Task goal ▸ Pull out every line in the rows below that contains the string "kern". Matching is case-sensitive.
+ + +
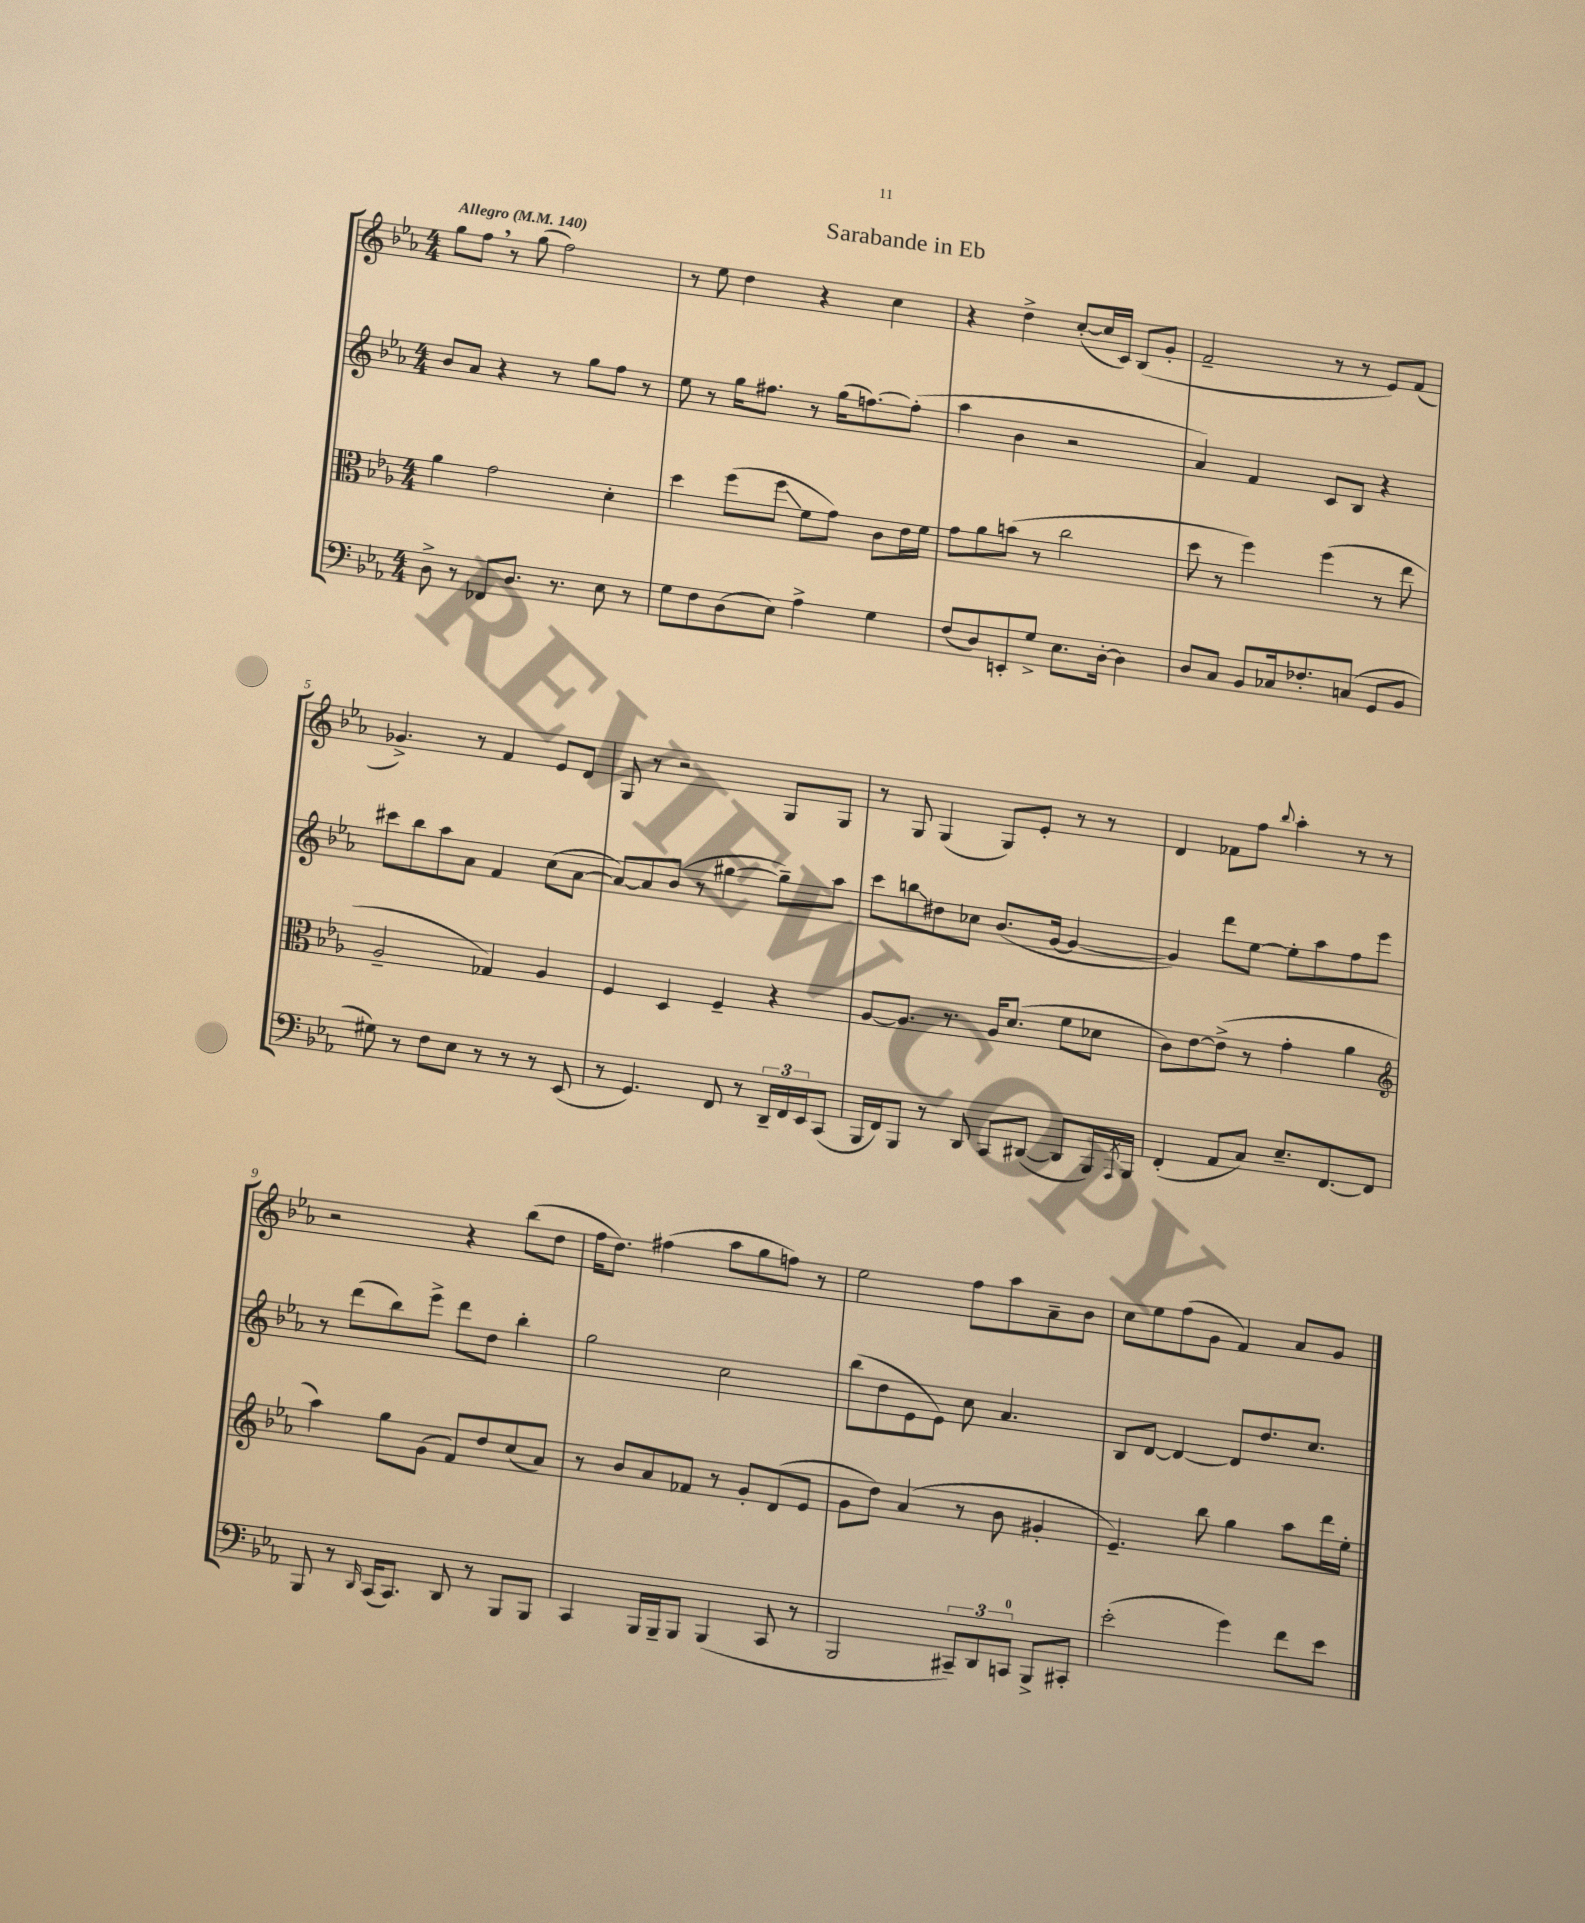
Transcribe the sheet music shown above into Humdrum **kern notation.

**kern	**kern	**kern	**kern
*staff4	*staff3	*staff2	*staff1
*clefF4	*clefC3	*clefG2	*clefG2
*k[b-e-a-]	*k[b-e-a-]	*k[b-e-a-]	*k[b-e-a-]
*M4/4	*M4/4	*M4/4	*M4/4
*MM140	*MM140	*MM140	*MM140
8D^	4a-	8b-	8gg
8r	.	8a-	8ff
8FF-	2g	4r	8r
8.D	.	.	(8gg
.	.	8r	2ff)
8.r	.	.	.
.	.	8gg	.
8E-	4d'	8ff	.
8r	.	8r	.
=	=	=	=
8G	4dd	8ee-	8r
8F	.	8r	8ee-
(8D	(8ff	16gg	4dd
.	.	8.ff#	.
8E-)	8ff	.	.
4A-^	8f	8r	4r
.	8g)	(16gg	.
.	.	[8.ff)	.
4G	8c	.	4cc
.	16e-	(8ff']	.
.	16f	.	.
=	=	=	=
(8F	8g	4aa-	4r
8D)	8a-	.	.
8EE'	(8b	4b-	4dd^
8G^	8r	.	.
8.E-	2cc	2r	([8cc'
.	.	.	16cc]
[16D'	.	.	16c)
4D]	.	.	(8B-
.	.	.	8g'
=	=	=	=
8D	8dd	4a-)	2f~
8C	8r	.	.
8BB-	4ff)	4f	.
16C-	.	.	.
8.F-'	.	.	.
.	(4ff	8c	8r
(8C	.	8B-	8r
8GG	8r	4r	8e-)
8BB-	8ee-	.	(8f
=	=	=	=
8G#)	2A-~	8ccc#	4.g-^)
8r	.	8bb-	.
8F	.	8aa-	.
8E-	.	8a-	8r
8r	4G-)	4f	4f
8r	.	.	.
8r	4A-	(8cc	8e-
(8EE-	.	[8a-	8d
=	=	=	=
8r	4F	8a-_)	8G
4.GG)	.	8a-]	8r
.	4D	(8b-	2r
.	.	8r	.
8FF	4F~	[4gg#	.
8r	.	.	.
24DD~	4r	8gg#~])	8G
24FF	.	.	.
24EE-	.	.	.
(8CC	.	8aa-	8G
=	=	=	=
16BBB-	[8A-	8ccc	8r
16FF)	.	.	.
8BBB-	8.A-]	8bb	8G
8r	.	8dd#	(4G
.	8.r	.	.
8DD	.	8cc-	.
8CC	16A-	(8.b-	8G)
.	(8.d	.	.
([8DD#	.	.	8e-'
.	.	[16g	.
8DD#]	8f	4g_	8r
16BBB-)	8d-	.	8r
8qAAA-	.	.	.
16BBB-	.	.	.
=	=	=	=
(4FF'	8c)	4g])	4d
.	[8e-	.	.
8AA-	(8e-^]	8ddd	8f-
8C)	8r	[8ee-	8ff
.	.	.	8qqbb-
8.E-~	4g'	8ee-']	4aa-'
.	.	8aa-	.
[8.FF	.	.	.
.	4a-	8ff	8r
8FF]	.	8eee-	8r
=	=	=	=
*	*clefG2	*	*
8BBB-	4aa-)	8r	2r
8r	.	(8ddd	.
16qqDD	.	.	.
(16CC	8gg	8bb-)	.
8.CC)	.	.	.
.	(8g	8eee-^	.
8DD	8f)	8ddd	4r
8r	8dd	8dd	.
8BBB-	(8cc	4bb-'	(8bb-
8BBB-	8a-)	.	8dd
=	=	=	=
4CC	8r	2gg	16ff
.	.	.	8.dd)
.	8b-	.	.
16BBB-	8a-	.	(4ff#
16BBB-~	.	.	.
8BBB-	8f-	.	.
(4BBB-	8r	2cc	8aa-
.	8g'	.	8gg
8CC	(8d	.	8ff)
8r	8e-	.	8r
=	=	=	=
2BBB-	8g	(8bb-	2ee-
.	8dd)	8dd	.
.	(4a-	8e-	.
.	.	8e-)	.
12CC#~)	8r	8cc	8ff
12DD	.	.	.
.	8b-	4.a-	8aa-
12CC	.	.	.
8BBB-^	4g#'	.	8a-~
8CC#'	.	.	8b-
=	=	=	=
(2e-'	4.e-~)	8B-	8cc
.	.	[8d	8ee-
.	.	4d_	(8ff
.	8bb-	.	8g
4g)	4gg	8d]	4f)
.	.	8.dd	.
8f	8aa-	.	8a-
.	.	8.cc	.
8e-	16ddd	.	8g
.	16ee-'	.	.
==	==	==	==
*-	*-	*-	*-
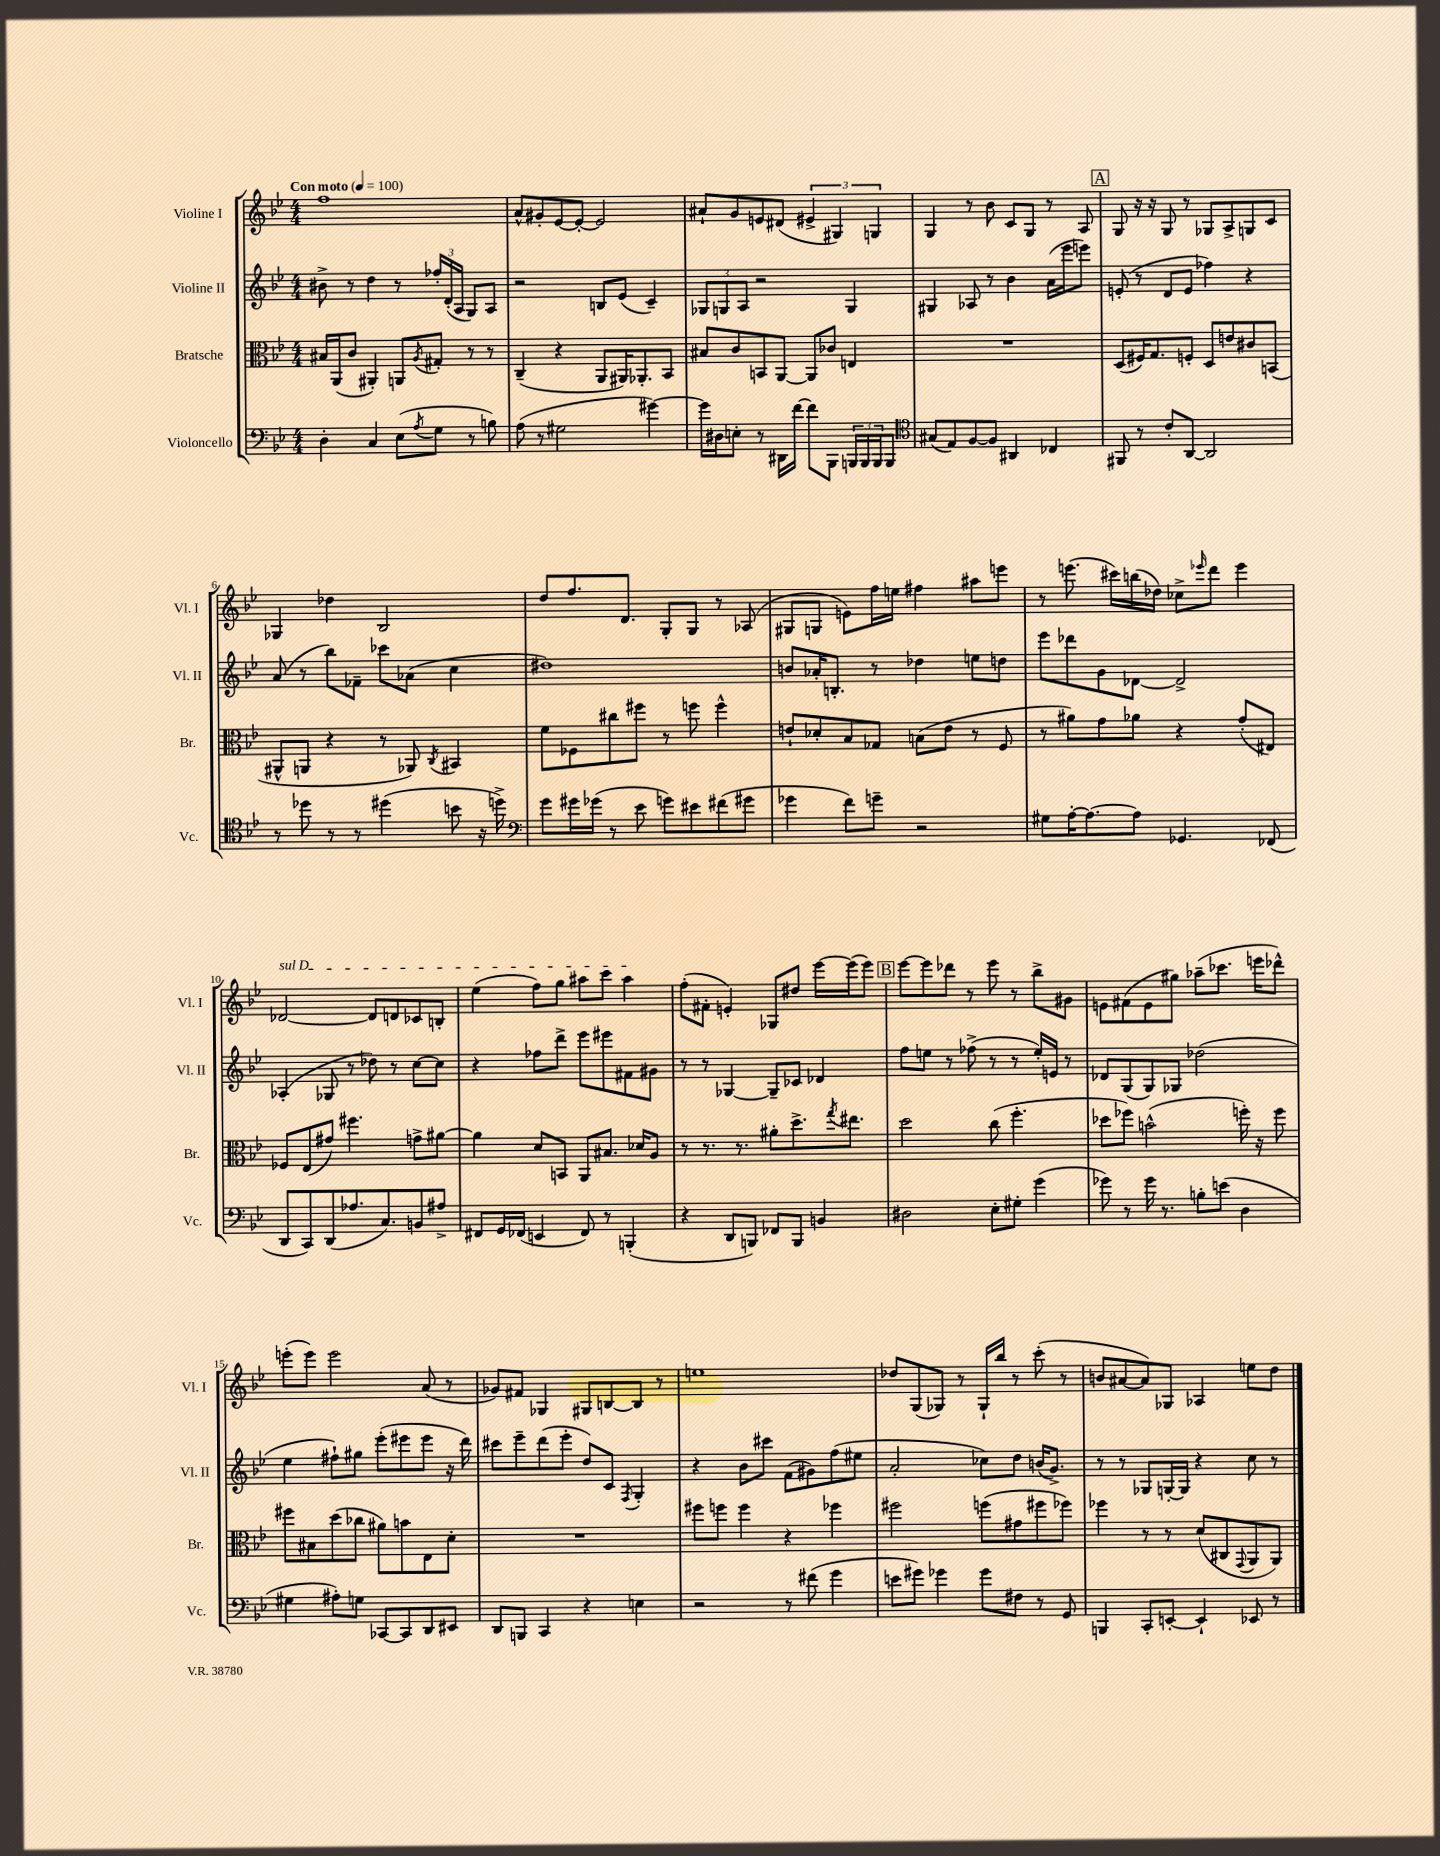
+ + +
Full output ▸
Transcribe the sheet music shown above into Humdrum **kern notation.
**kern	**kern	**kern	**kern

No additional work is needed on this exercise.